BEGIN
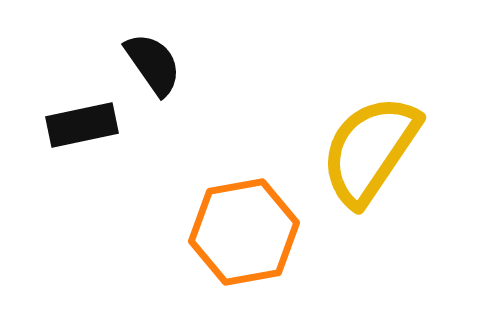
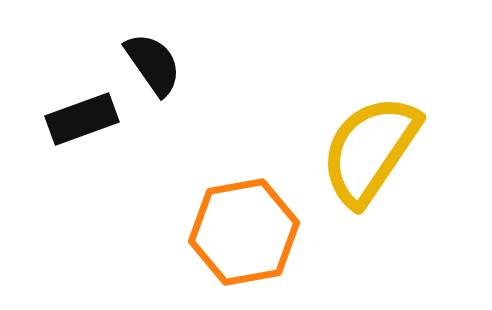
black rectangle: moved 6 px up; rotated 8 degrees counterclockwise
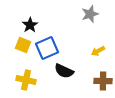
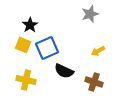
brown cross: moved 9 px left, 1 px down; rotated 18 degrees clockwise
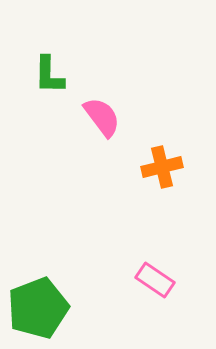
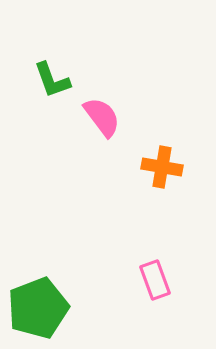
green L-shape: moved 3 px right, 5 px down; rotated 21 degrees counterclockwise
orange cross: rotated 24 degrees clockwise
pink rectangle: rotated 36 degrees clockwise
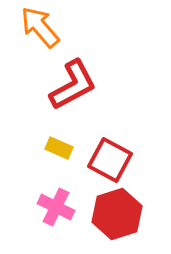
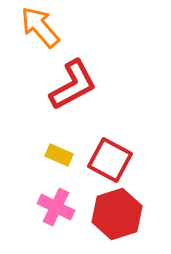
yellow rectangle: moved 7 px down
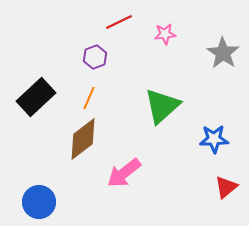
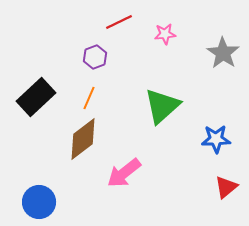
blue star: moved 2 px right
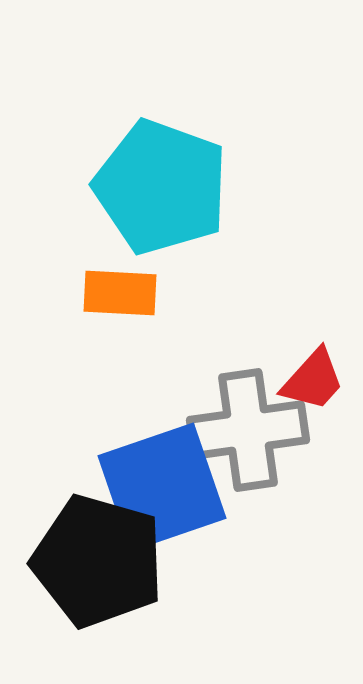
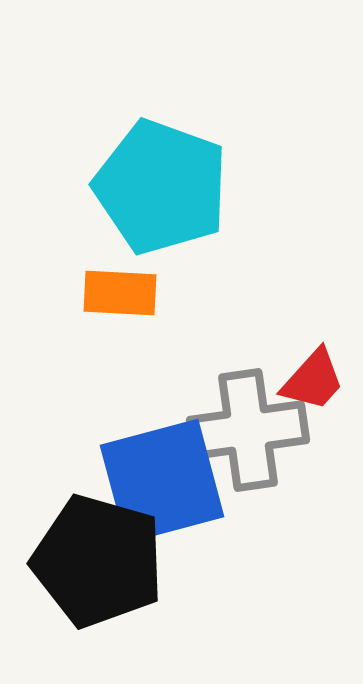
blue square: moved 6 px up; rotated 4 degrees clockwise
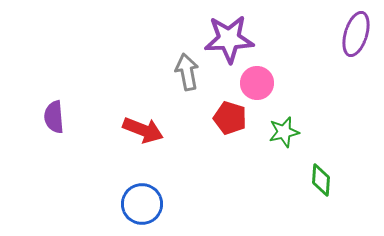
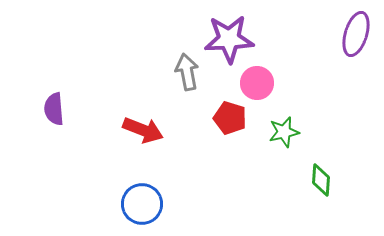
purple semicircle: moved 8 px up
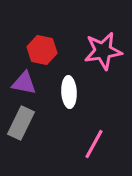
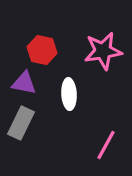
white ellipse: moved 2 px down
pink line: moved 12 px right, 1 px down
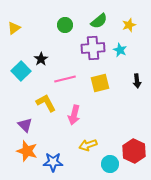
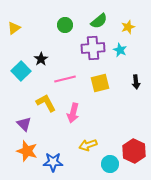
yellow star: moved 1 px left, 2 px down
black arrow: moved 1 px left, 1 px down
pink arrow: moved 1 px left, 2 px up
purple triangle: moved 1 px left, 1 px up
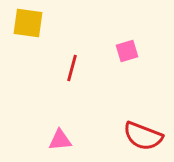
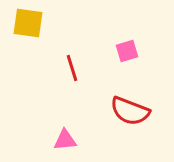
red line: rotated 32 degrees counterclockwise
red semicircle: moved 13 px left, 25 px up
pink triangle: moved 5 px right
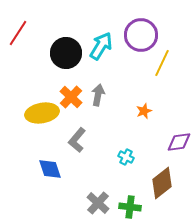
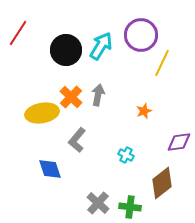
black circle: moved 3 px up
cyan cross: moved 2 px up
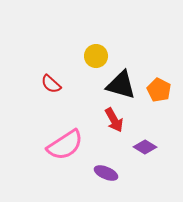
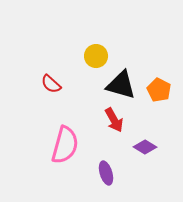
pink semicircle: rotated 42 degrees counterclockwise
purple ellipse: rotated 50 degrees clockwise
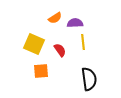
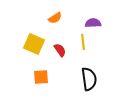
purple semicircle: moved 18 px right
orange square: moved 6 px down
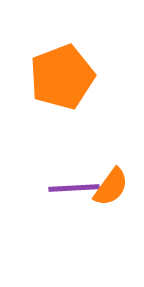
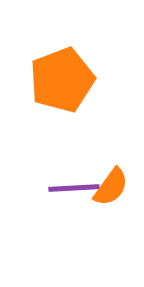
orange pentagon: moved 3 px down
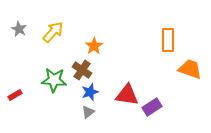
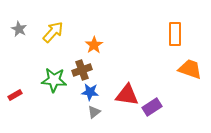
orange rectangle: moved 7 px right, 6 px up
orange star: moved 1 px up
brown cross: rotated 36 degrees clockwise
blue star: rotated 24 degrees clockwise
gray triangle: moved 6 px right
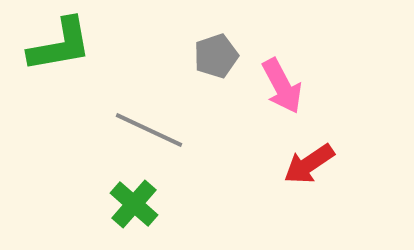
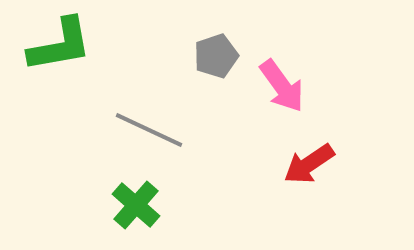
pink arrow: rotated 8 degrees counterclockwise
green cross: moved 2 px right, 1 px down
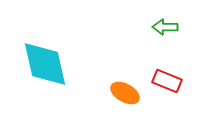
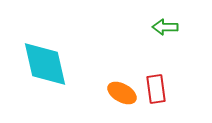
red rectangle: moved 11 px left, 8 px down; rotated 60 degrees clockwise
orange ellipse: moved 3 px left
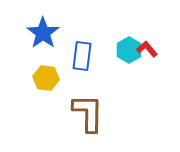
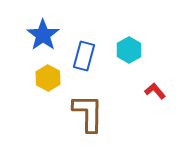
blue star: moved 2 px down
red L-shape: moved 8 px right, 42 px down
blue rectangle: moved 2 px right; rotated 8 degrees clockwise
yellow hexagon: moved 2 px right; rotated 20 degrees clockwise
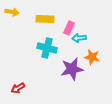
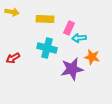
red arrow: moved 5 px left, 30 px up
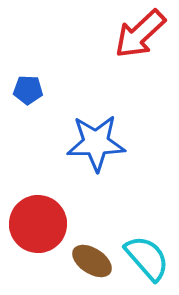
END
*Activity*:
Only the lines from the line that contains "purple semicircle: moved 8 px up" through the end of the entries are to be written out, exactly and without pictures, both ends included.

*Written response*:
purple semicircle: moved 8 px up
white ellipse: moved 2 px down
pink line: moved 12 px right, 1 px down
yellow star: moved 1 px left, 2 px down
black arrow: moved 1 px left, 1 px down
pink arrow: moved 1 px left, 2 px up
purple triangle: moved 1 px left, 1 px up
red line: rotated 32 degrees counterclockwise
red semicircle: moved 13 px left, 25 px up
pink triangle: moved 5 px right
black circle: moved 3 px up
cyan cross: moved 2 px up
pink semicircle: rotated 42 degrees counterclockwise
purple ellipse: rotated 50 degrees clockwise
purple semicircle: moved 18 px right
orange square: moved 6 px down
orange pentagon: moved 3 px down
orange rectangle: moved 7 px right, 6 px up
orange star: moved 1 px up
brown cross: rotated 36 degrees clockwise
blue star: rotated 24 degrees clockwise
gray triangle: moved 6 px right
pink arrow: rotated 8 degrees counterclockwise
green cross: moved 2 px right, 1 px down
red rectangle: moved 11 px left, 8 px down; rotated 60 degrees clockwise
orange ellipse: moved 3 px left
blue star: moved 2 px down
red L-shape: moved 8 px right, 42 px down
blue rectangle: moved 2 px right; rotated 8 degrees clockwise
yellow hexagon: moved 2 px right; rotated 20 degrees clockwise
red arrow: moved 5 px left, 30 px up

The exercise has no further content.